### Exercise aim:
Beneath this instruction is a block of data; output from it exactly the lines that run from the one containing "camera: 85 degrees right, 0 degrees up" through the one containing "swapped: YellowBowl <179,322,272,390>", inclusive.

### Provided information:
++++++++++

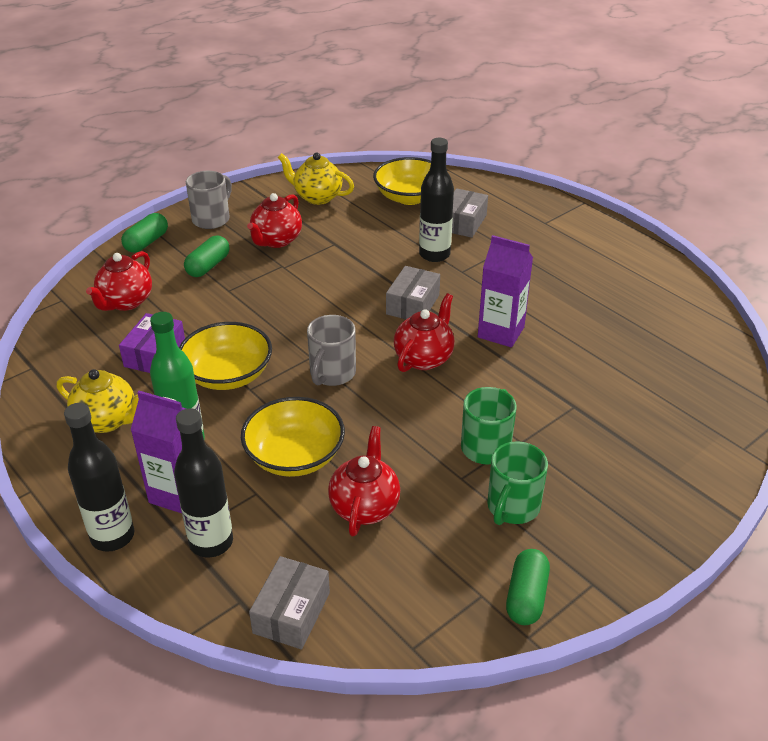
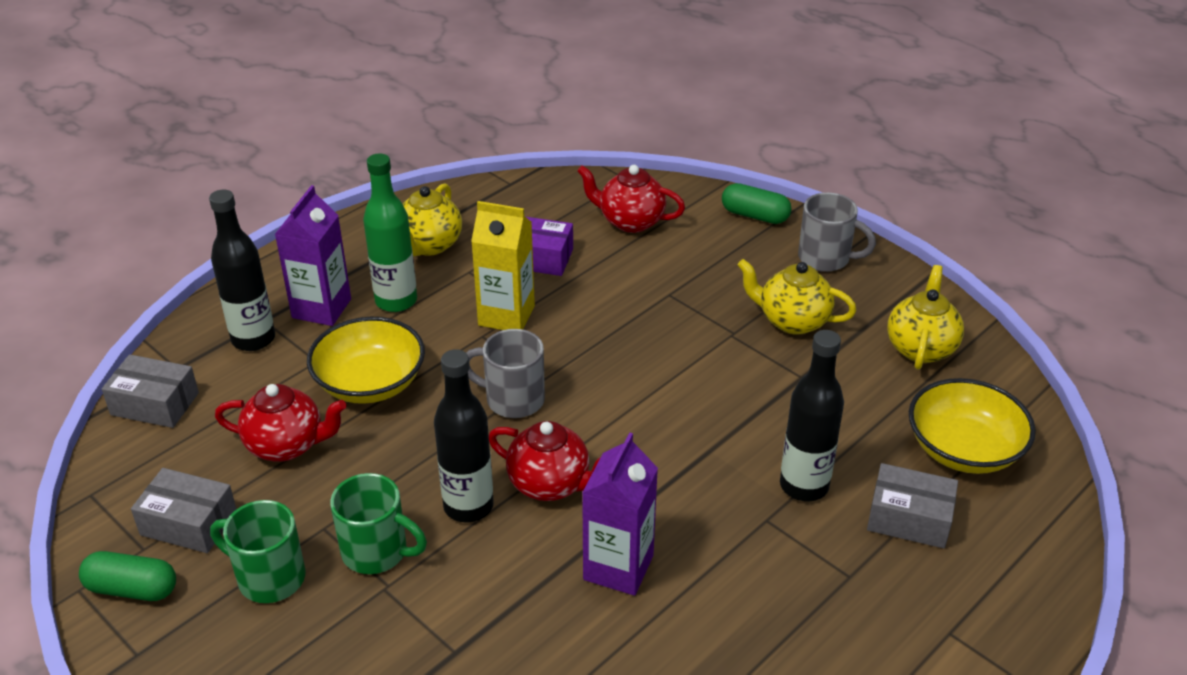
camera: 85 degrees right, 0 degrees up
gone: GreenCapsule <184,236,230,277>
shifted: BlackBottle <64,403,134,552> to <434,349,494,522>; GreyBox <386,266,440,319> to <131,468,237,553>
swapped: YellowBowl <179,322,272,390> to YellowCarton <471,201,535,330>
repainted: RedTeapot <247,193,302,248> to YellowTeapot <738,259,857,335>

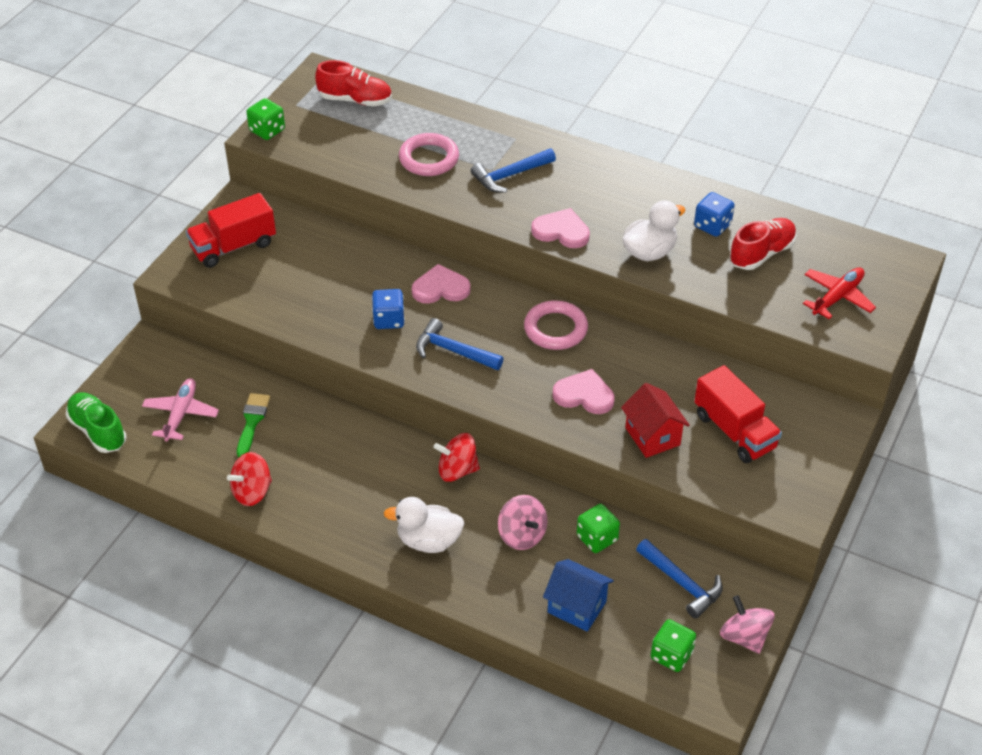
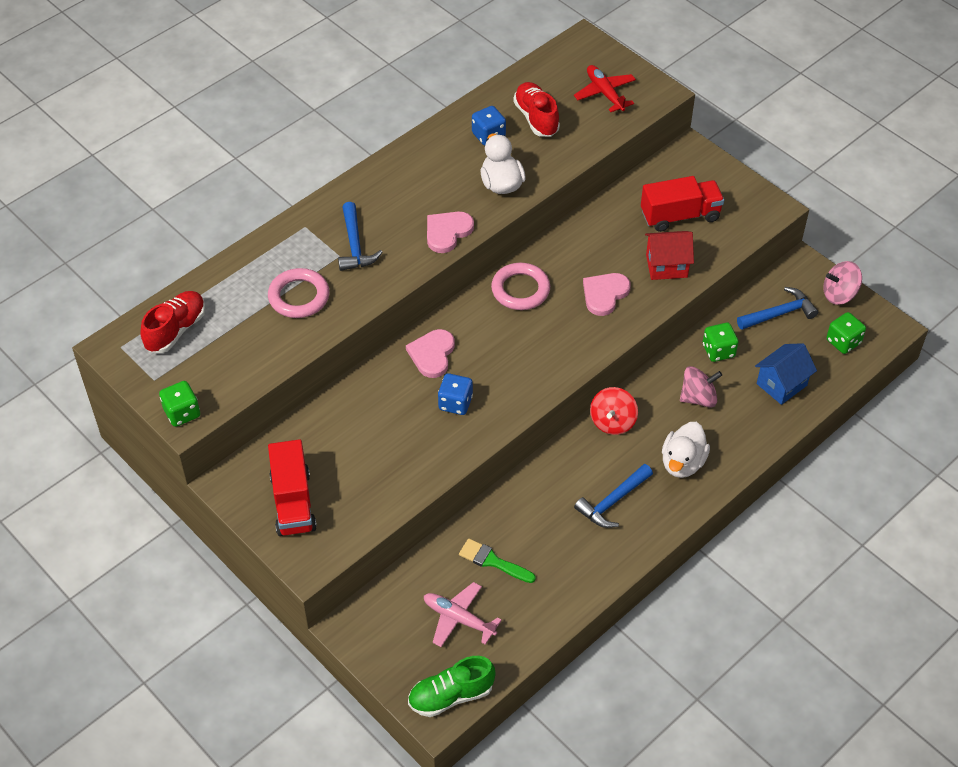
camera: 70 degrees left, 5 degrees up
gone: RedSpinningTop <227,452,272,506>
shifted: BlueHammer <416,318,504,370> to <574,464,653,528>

++++++++++

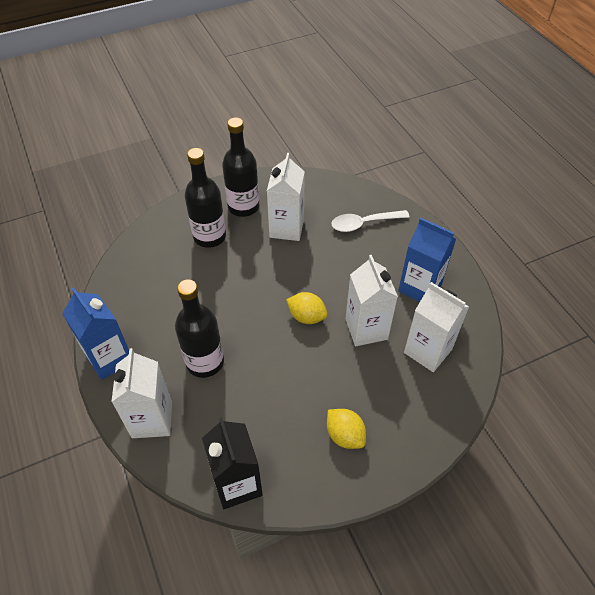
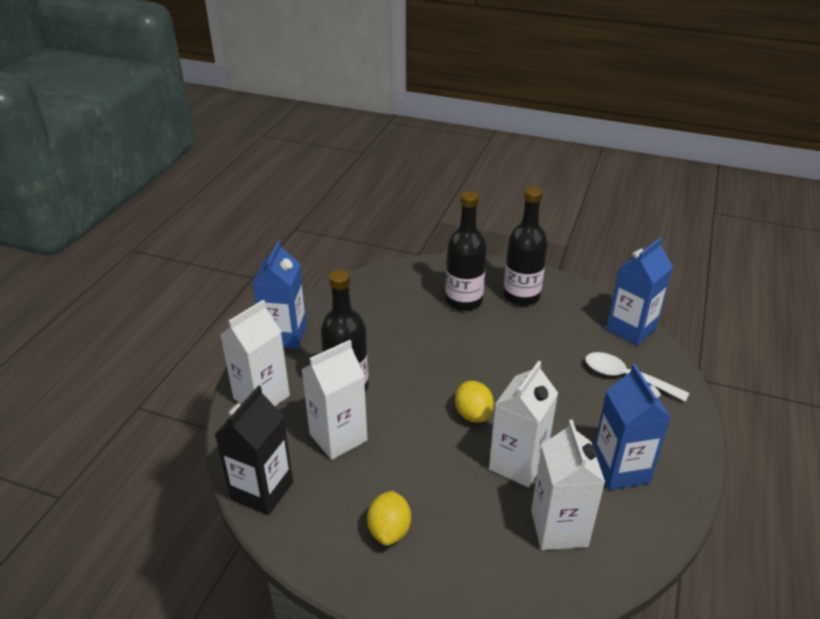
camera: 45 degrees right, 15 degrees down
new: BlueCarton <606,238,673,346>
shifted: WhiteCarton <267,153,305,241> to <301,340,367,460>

++++++++++

### Answer below:
camera: 85 degrees right, 0 degrees up
gone: GreenCapsule <184,236,230,277>
shifted: BlackBottle <64,403,134,552> to <434,349,494,522>; GreyBox <386,266,440,319> to <131,468,237,553>
swapped: YellowBowl <179,322,272,390> to YellowCarton <471,201,535,330>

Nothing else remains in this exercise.